*Task to complete*
Set down the entries again word for word, without any of the images.
------ Supplied material
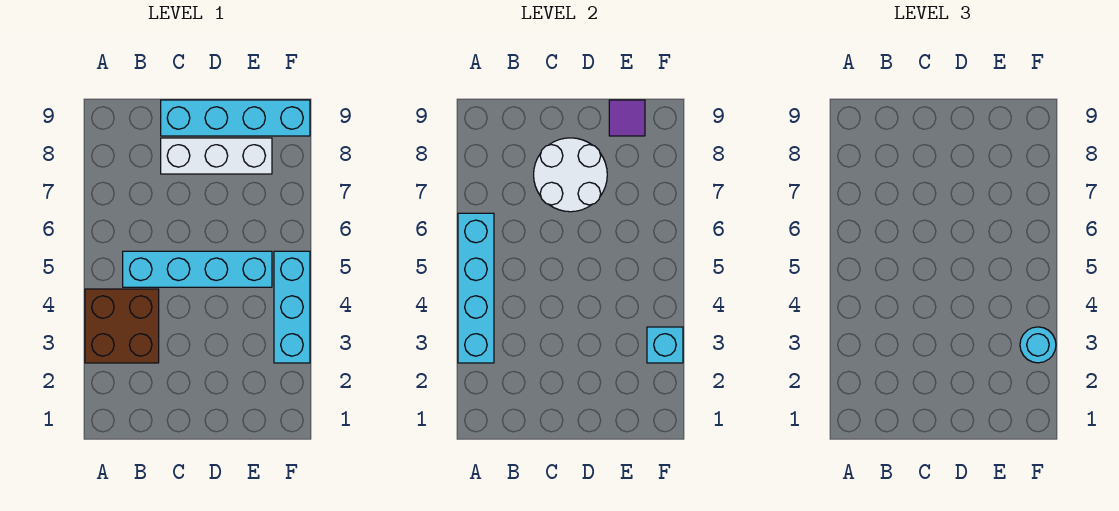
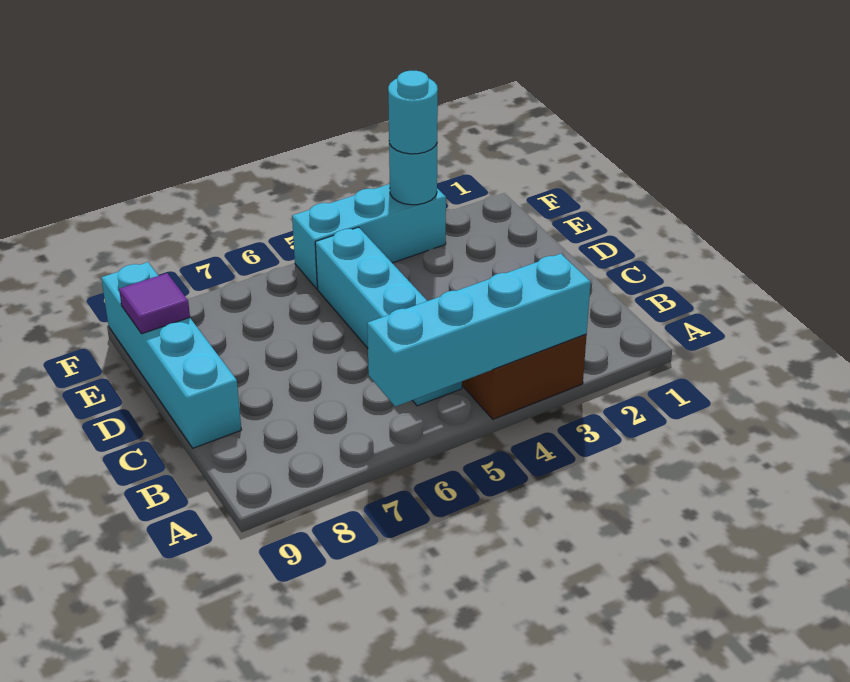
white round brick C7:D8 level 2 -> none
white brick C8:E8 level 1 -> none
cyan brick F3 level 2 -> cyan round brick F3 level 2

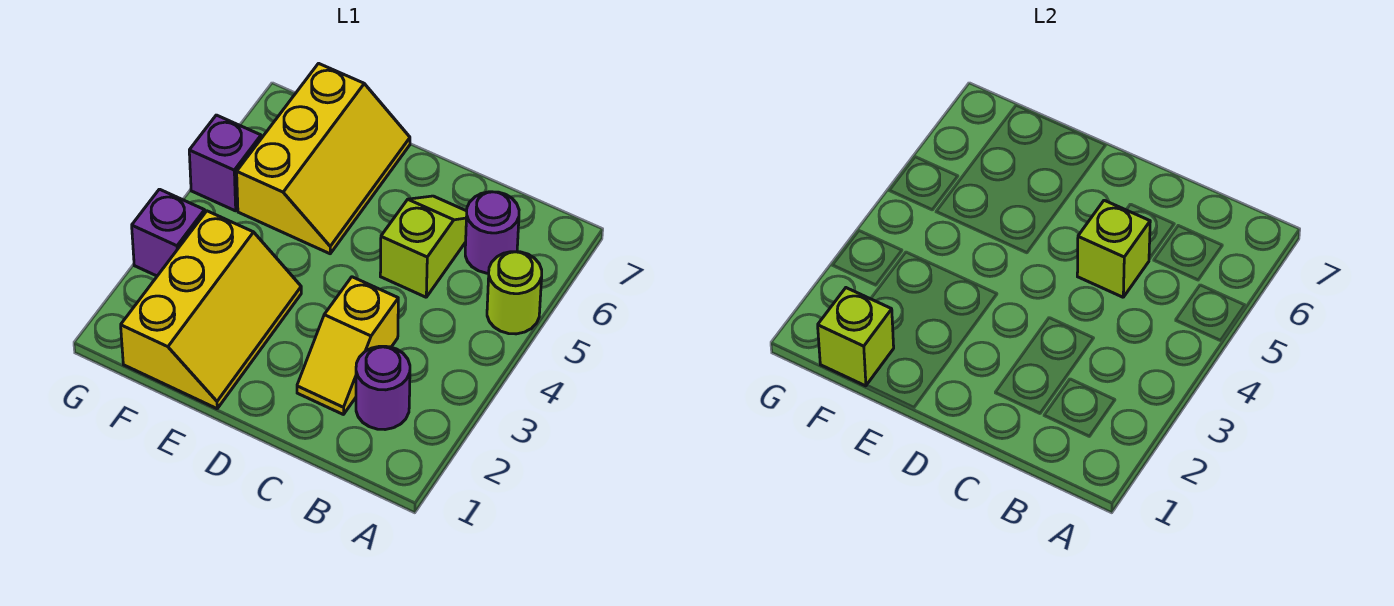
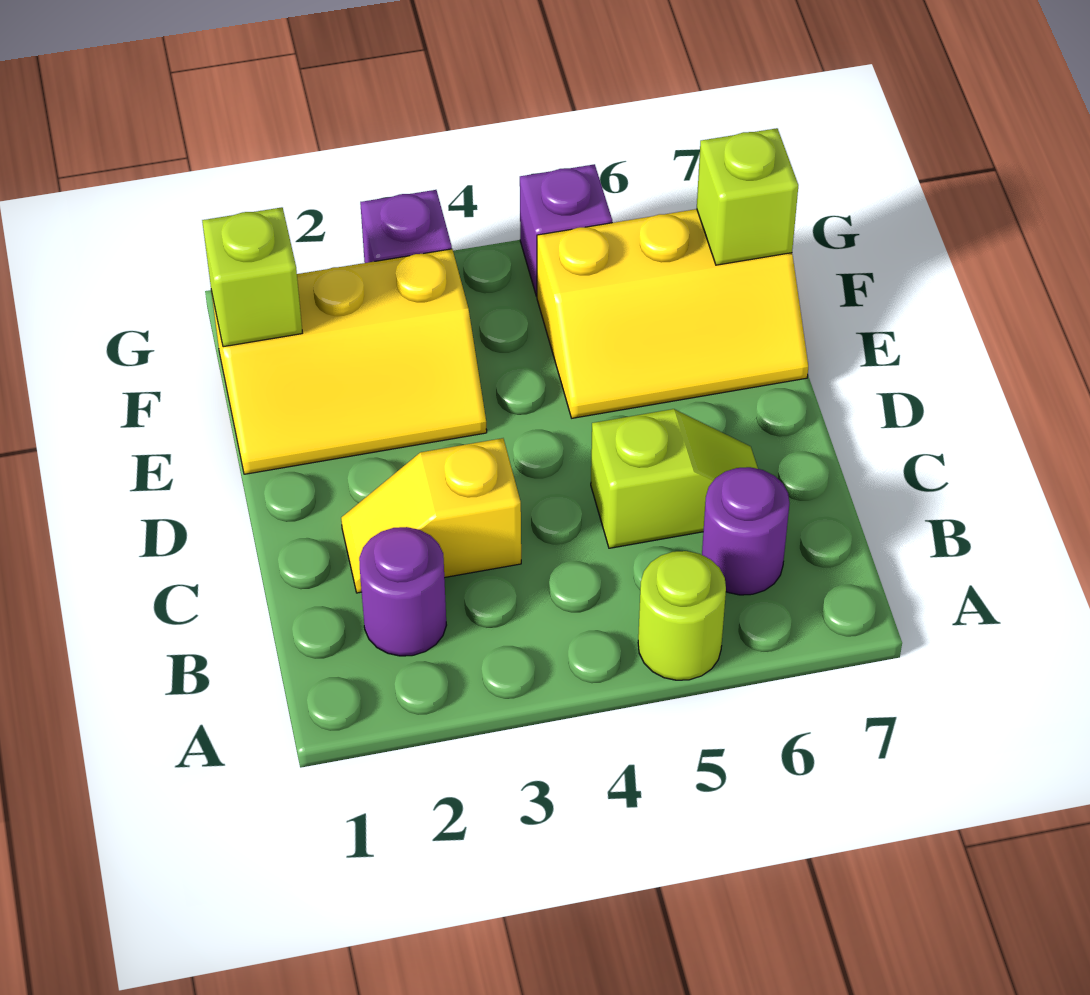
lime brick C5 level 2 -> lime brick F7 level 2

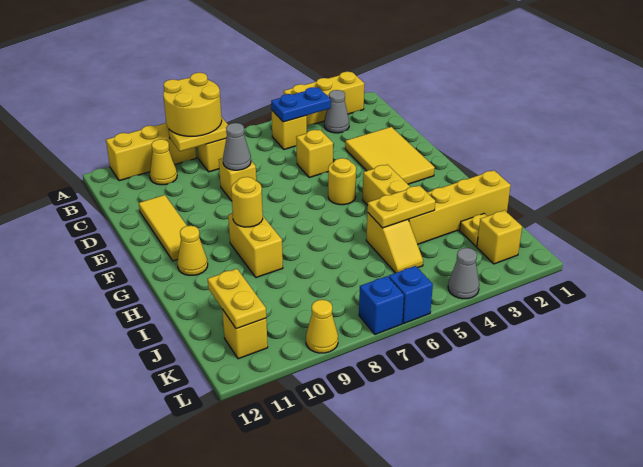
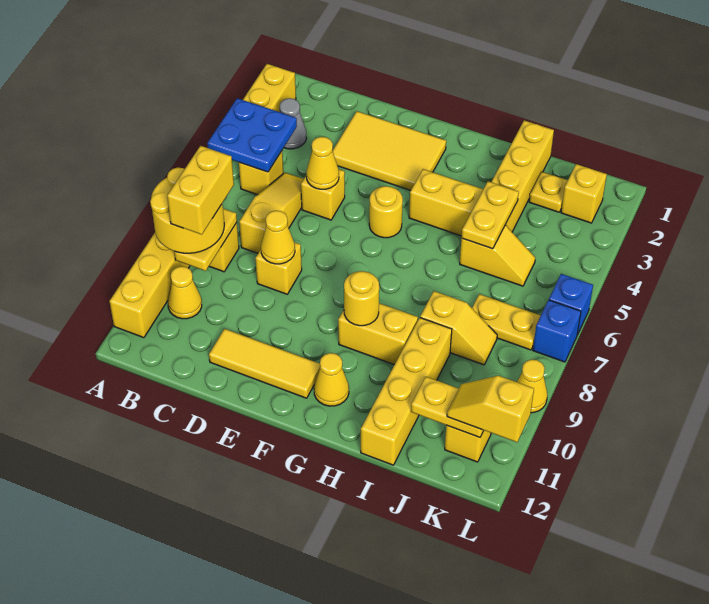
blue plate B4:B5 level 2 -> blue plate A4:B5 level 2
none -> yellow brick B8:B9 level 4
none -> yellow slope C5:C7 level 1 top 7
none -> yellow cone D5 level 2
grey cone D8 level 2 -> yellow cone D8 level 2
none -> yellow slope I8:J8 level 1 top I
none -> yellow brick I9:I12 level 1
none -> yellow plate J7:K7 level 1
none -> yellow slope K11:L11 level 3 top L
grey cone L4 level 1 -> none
------------
*Answer to this exercise*
white round brick C7:D8 level 2 -> none
white brick C8:E8 level 1 -> none
cyan brick F3 level 2 -> cyan round brick F3 level 2

lime brick C5 level 2 -> lime brick F7 level 2

blue plate B4:B5 level 2 -> blue plate A4:B5 level 2
none -> yellow brick B8:B9 level 4
none -> yellow slope C5:C7 level 1 top 7
none -> yellow cone D5 level 2
grey cone D8 level 2 -> yellow cone D8 level 2
none -> yellow slope I8:J8 level 1 top I
none -> yellow brick I9:I12 level 1
none -> yellow plate J7:K7 level 1
none -> yellow slope K11:L11 level 3 top L
grey cone L4 level 1 -> none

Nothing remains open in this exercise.